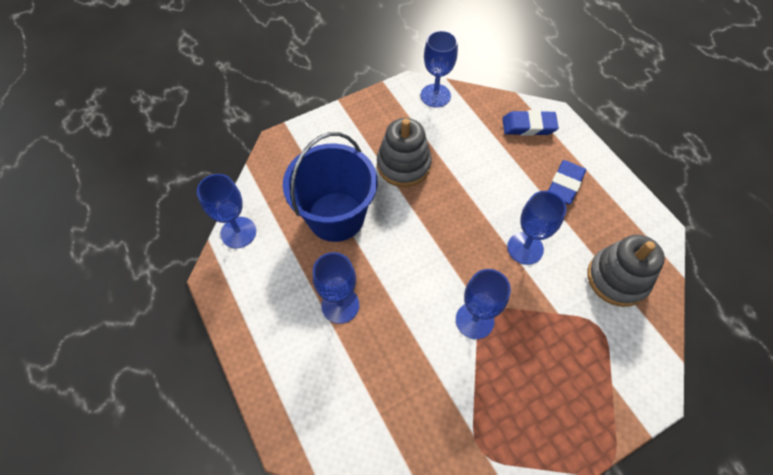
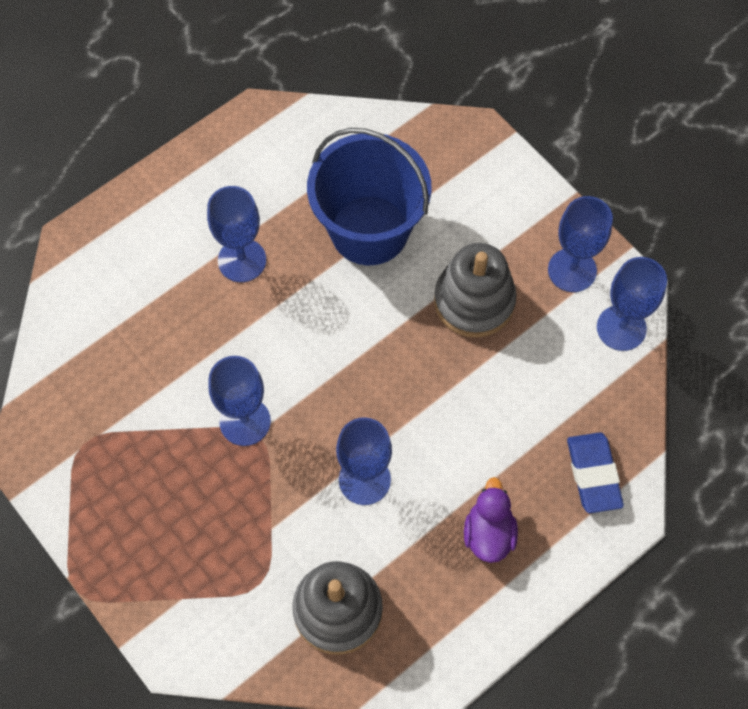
camera: 80 degrees right, 5 degrees up
(238, 232) = (323, 123): blue goblet -> blue goblet (572, 270)
(564, 184) = (489, 533): blue eraser -> purple duck

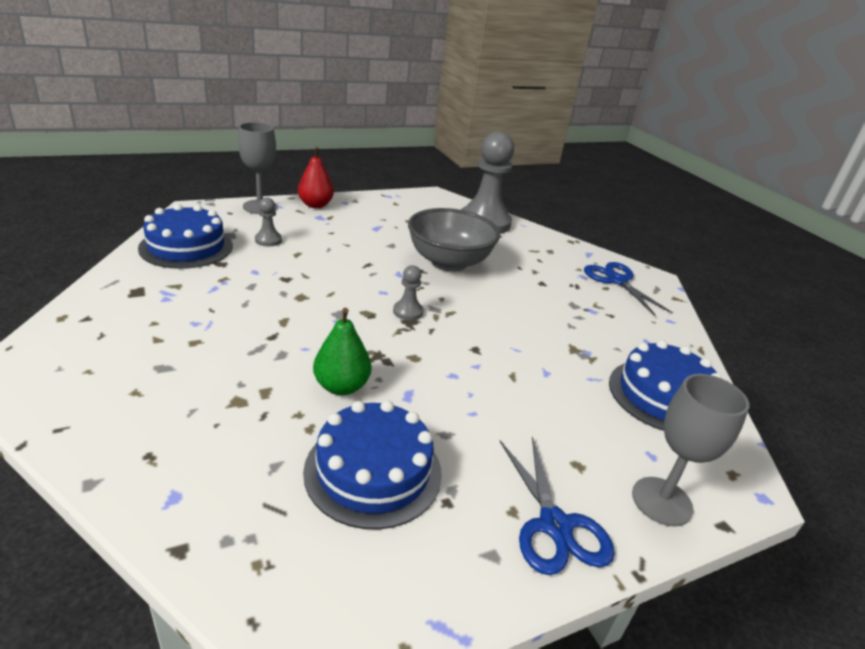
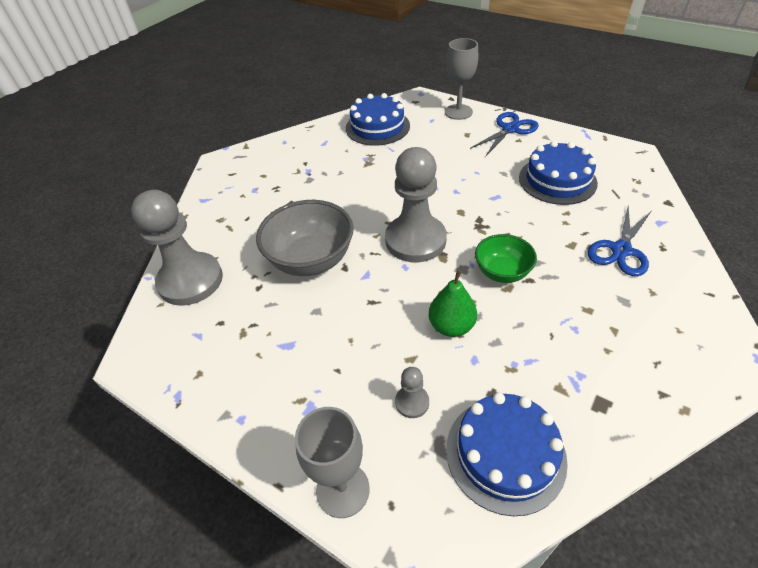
camera: 115 degrees left, 15 degrees up
(303, 329) = (502, 272): none -> green bowl
(315, 205) = (279, 440): red pear -> none
(341, 386) = (525, 221): green pear -> green pear (451, 326)
(408, 312) = (415, 240): grey pawn -> grey pawn, size x2.34
(617, 280) = (244, 174): blue scissors -> blue scissors (621, 250)

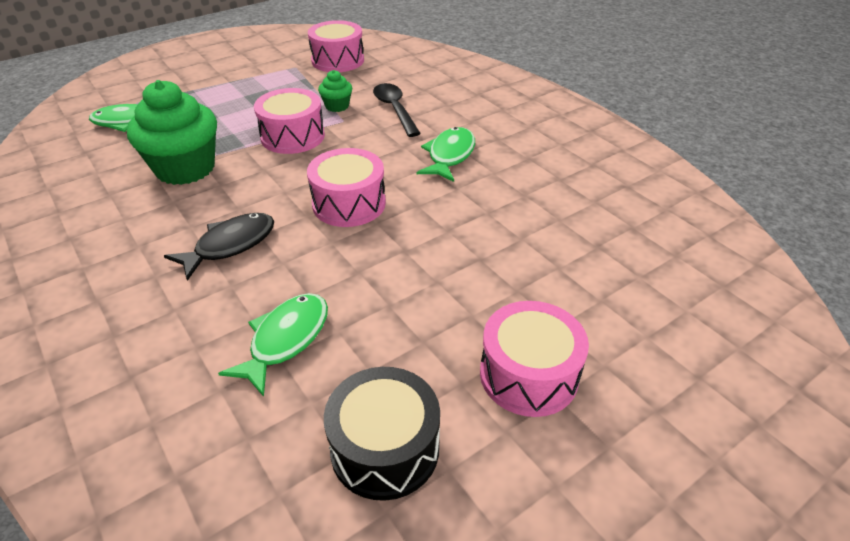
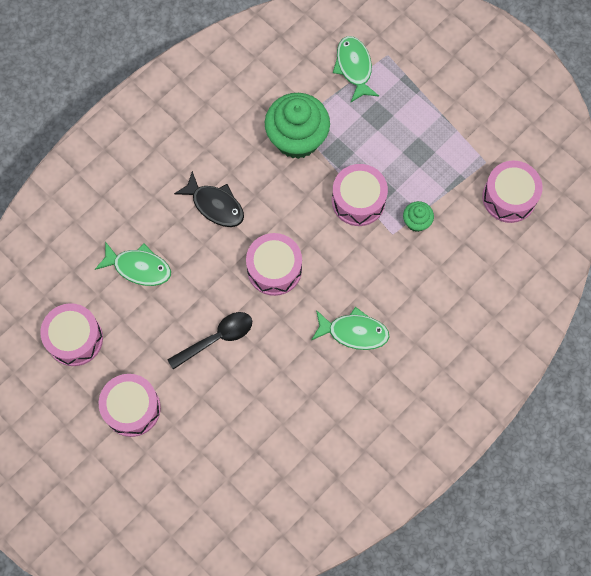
camera: 80 degrees right, 30 degrees up
(385, 448) = (75, 339): black drum -> pink drum
(394, 109) = (421, 273): black spoon -> black spoon (216, 338)

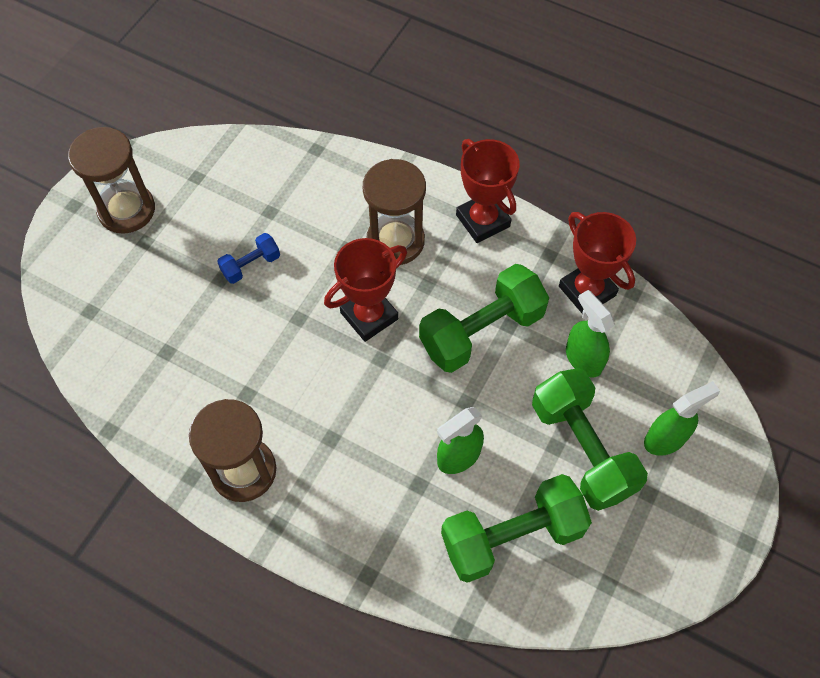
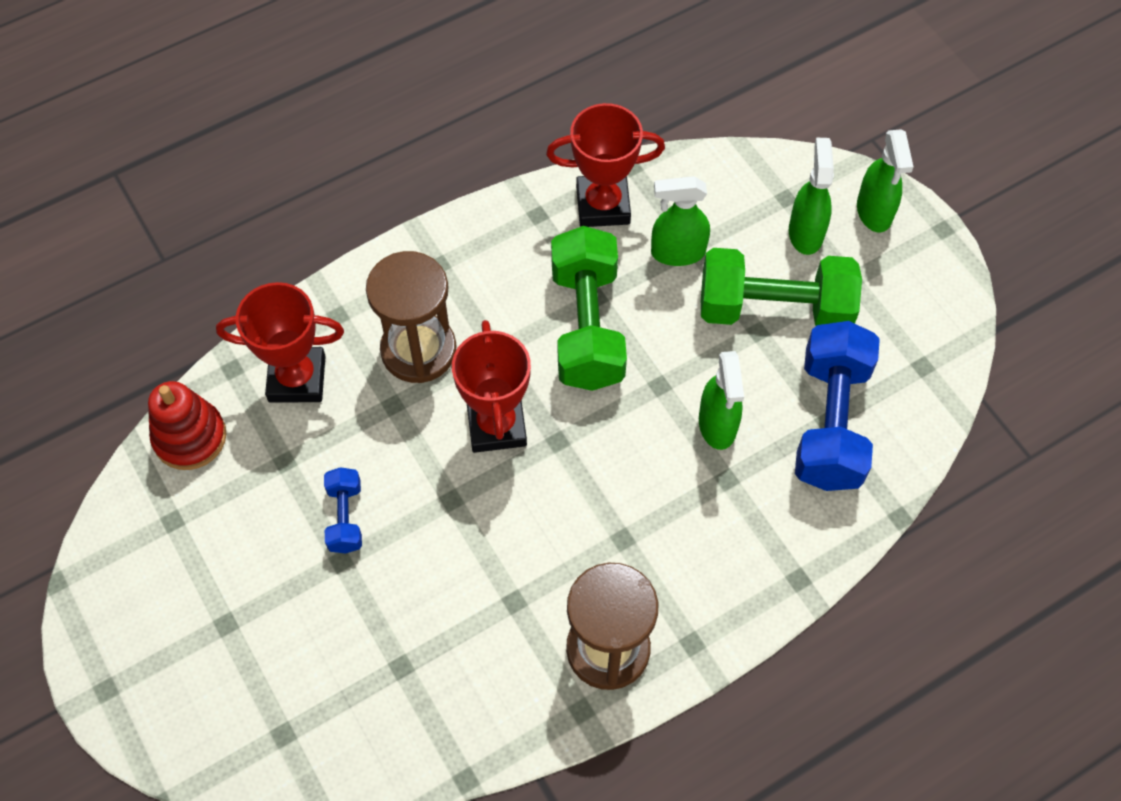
camera: 60 degrees left, 0 degrees up
(126, 210) = (162, 626): brown hourglass -> none
(256, 154) = (190, 437): none -> red stacking toy
(483, 221) = (452, 252): red trophy -> red trophy (297, 379)
(512, 537) = (830, 422): green dumbbell -> blue dumbbell
(722, 481) = (874, 212): none -> green spray bottle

□ □ □ □ □

BRIEF: When repeating the listing, keep each line exact and exclude the pictures.

EXERCISE SOLUTION:
camera: 80 degrees right, 5 degrees up
(238, 232) = (323, 123): blue goblet -> blue goblet (572, 270)
(564, 184) = (489, 533): blue eraser -> purple duck

camera: 115 degrees left, 15 degrees up
(303, 329) = (502, 272): none -> green bowl
(315, 205) = (279, 440): red pear -> none
(341, 386) = (525, 221): green pear -> green pear (451, 326)
(408, 312) = (415, 240): grey pawn -> grey pawn, size x2.34
(617, 280) = (244, 174): blue scissors -> blue scissors (621, 250)

camera: 80 degrees right, 30 degrees up
(385, 448) = (75, 339): black drum -> pink drum
(394, 109) = (421, 273): black spoon -> black spoon (216, 338)

camera: 60 degrees left, 0 degrees up
(126, 210) = (162, 626): brown hourglass -> none
(256, 154) = (190, 437): none -> red stacking toy
(483, 221) = (452, 252): red trophy -> red trophy (297, 379)
(512, 537) = (830, 422): green dumbbell -> blue dumbbell
(722, 481) = (874, 212): none -> green spray bottle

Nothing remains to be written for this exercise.